EXERCISE REQUIREMENTS: Only one stretch of the data below is needed. Output the lines from the one with "SCALE2 pin SCK: D12 -> D2" up to and including the one with "IMU1: ADXL345 -> LSM6DS3", exactly as they stand.

DATA TO PROCESS:
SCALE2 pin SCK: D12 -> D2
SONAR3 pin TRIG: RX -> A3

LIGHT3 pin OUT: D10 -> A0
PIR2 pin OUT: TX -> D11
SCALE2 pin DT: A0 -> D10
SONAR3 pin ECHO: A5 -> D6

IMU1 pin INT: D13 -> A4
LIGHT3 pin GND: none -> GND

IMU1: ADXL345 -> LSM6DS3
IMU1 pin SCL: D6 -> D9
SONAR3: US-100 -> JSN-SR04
...
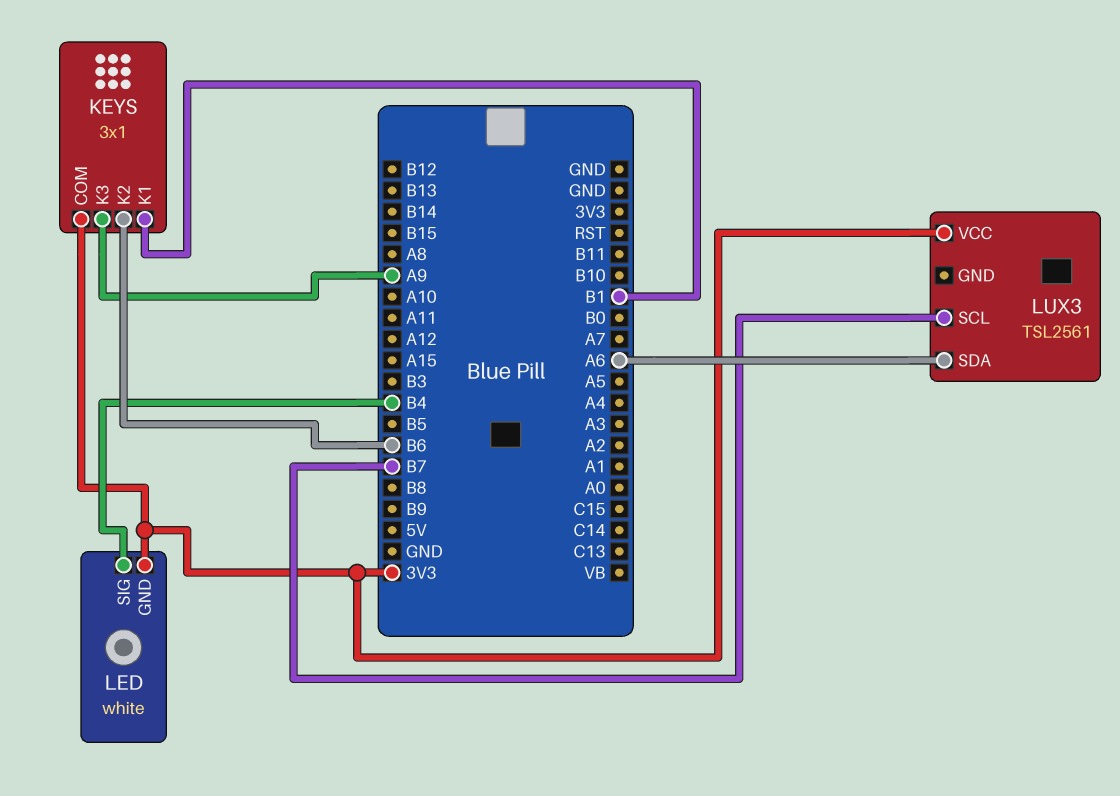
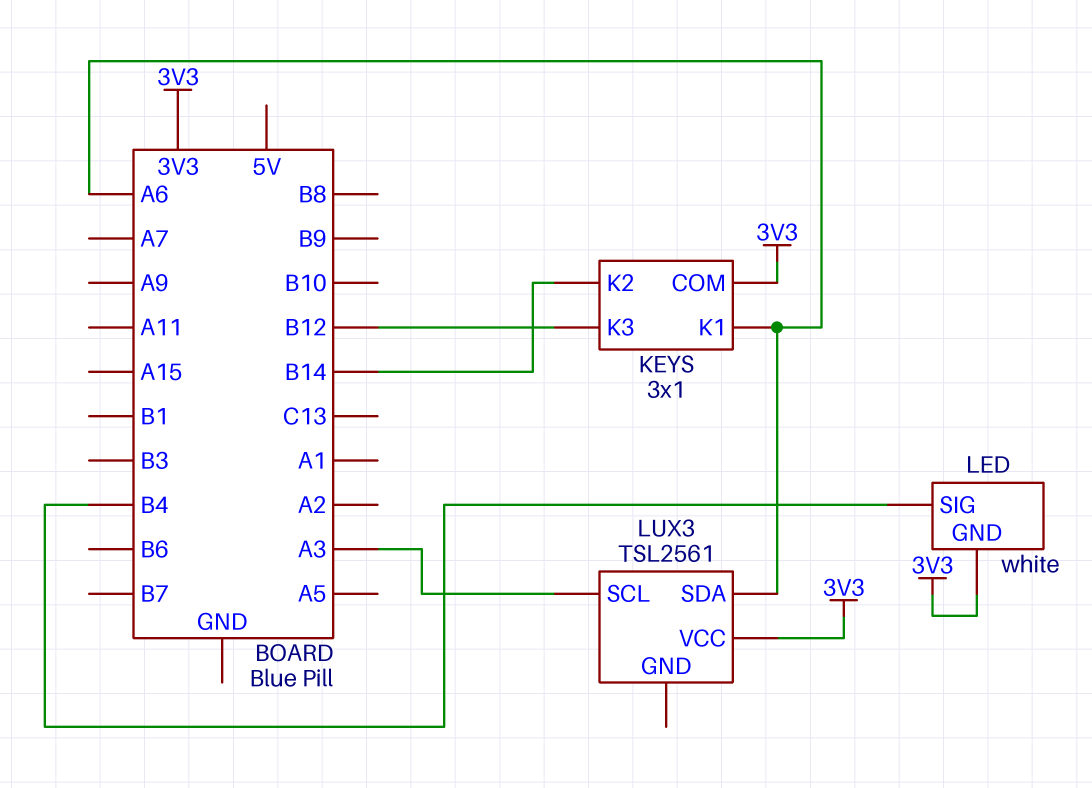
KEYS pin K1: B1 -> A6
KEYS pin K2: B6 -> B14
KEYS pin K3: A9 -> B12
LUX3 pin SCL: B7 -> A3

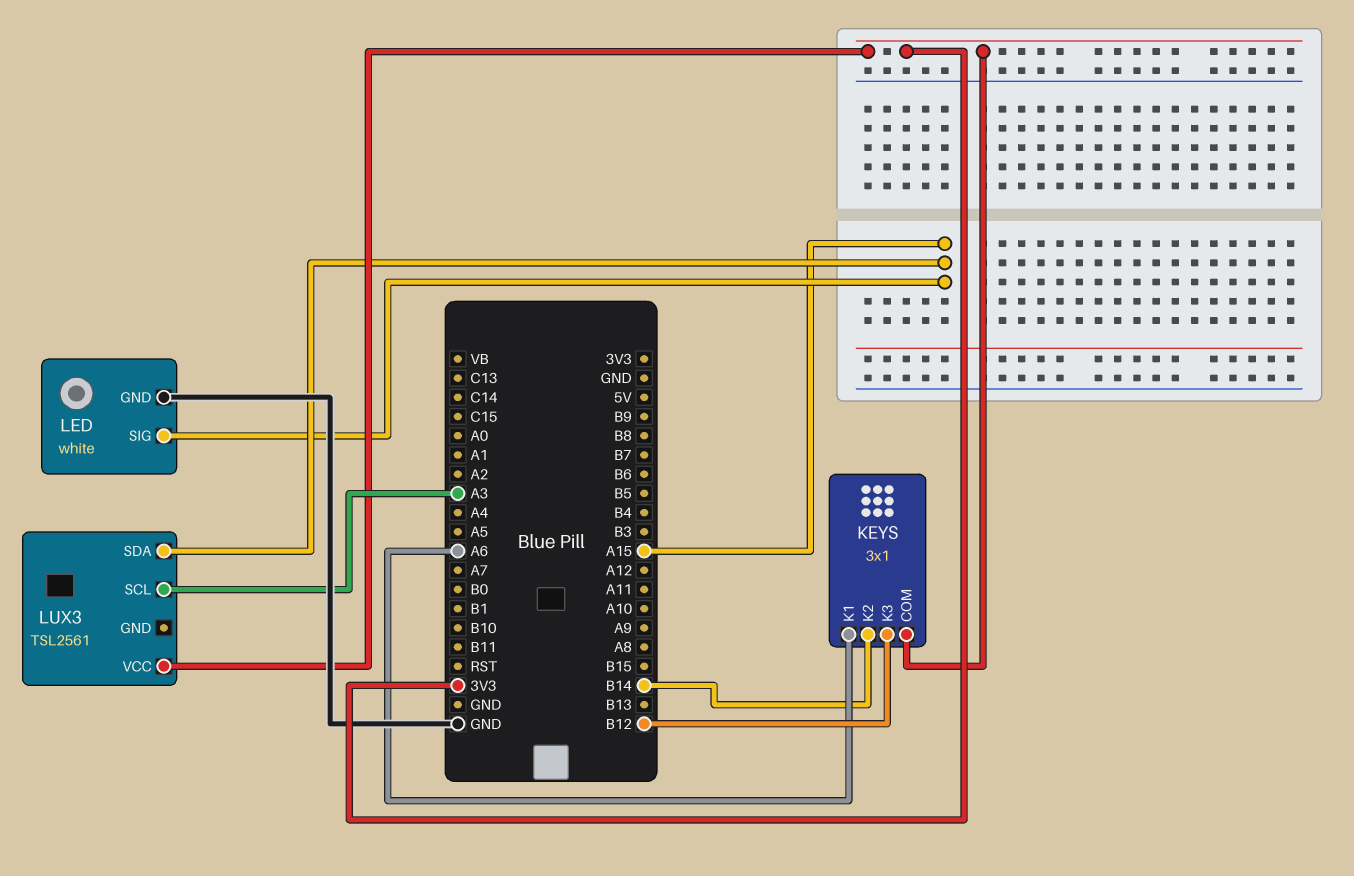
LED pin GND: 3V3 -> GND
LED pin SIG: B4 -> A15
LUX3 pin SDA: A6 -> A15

RESULT BELOW:
SCALE2 pin SCK: D12 -> D2
SONAR3 pin TRIG: RX -> A3

LIGHT3 pin OUT: D10 -> A0
PIR2 pin OUT: TX -> D11
SCALE2 pin DT: A0 -> D10
SONAR3 pin ECHO: A5 -> D6

IMU1 pin INT: D13 -> A4
LIGHT3 pin GND: none -> GND

IMU1: ADXL345 -> LSM6DS3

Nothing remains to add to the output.